**TASK BRIEF**
Print each record exactly as it appears, but drop the images.

**THE DATA**
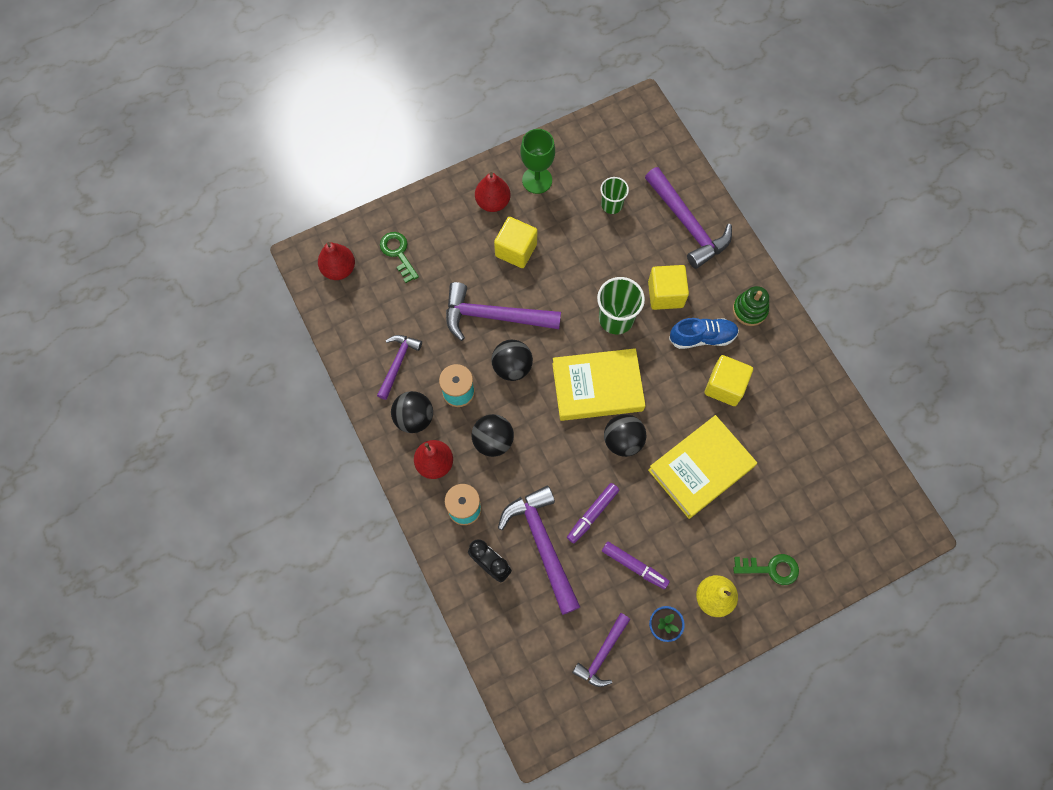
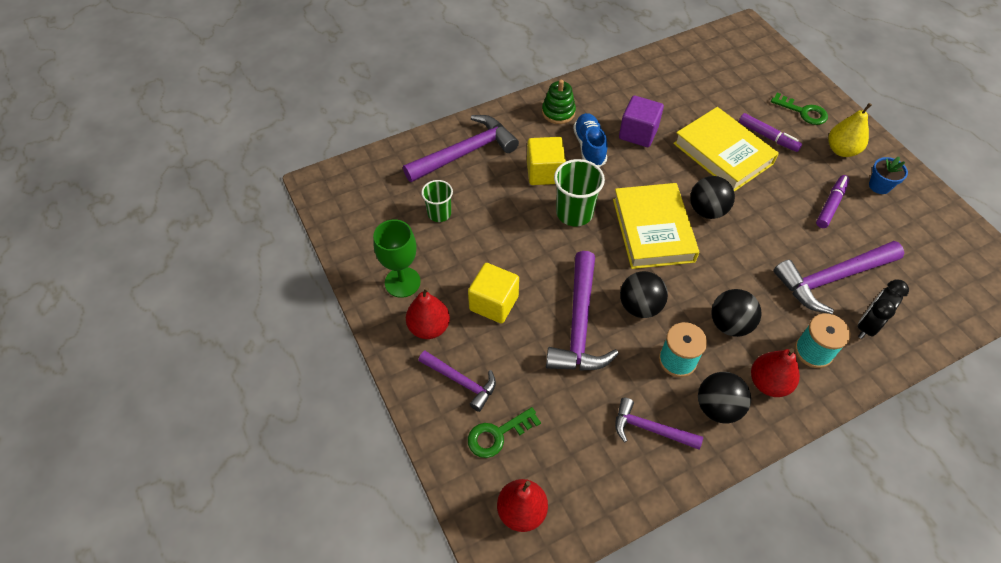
camera: 90 degrees left, 15 degrees down
(592, 514) = (788, 236): purple marker -> purple marker (768, 136)
(602, 654) = (922, 231): purple hammer -> purple hammer (461, 381)
(725, 386) = (638, 133): yellow cube -> purple cube
(771, 569) = (803, 112): green key -> green key turned 120 degrees clockwise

**FINISHED EXERCISE**
camera: 90 degrees left, 15 degrees down
(592, 514) = (788, 236): purple marker -> purple marker (768, 136)
(602, 654) = (922, 231): purple hammer -> purple hammer (461, 381)
(725, 386) = (638, 133): yellow cube -> purple cube
(771, 569) = (803, 112): green key -> green key turned 120 degrees clockwise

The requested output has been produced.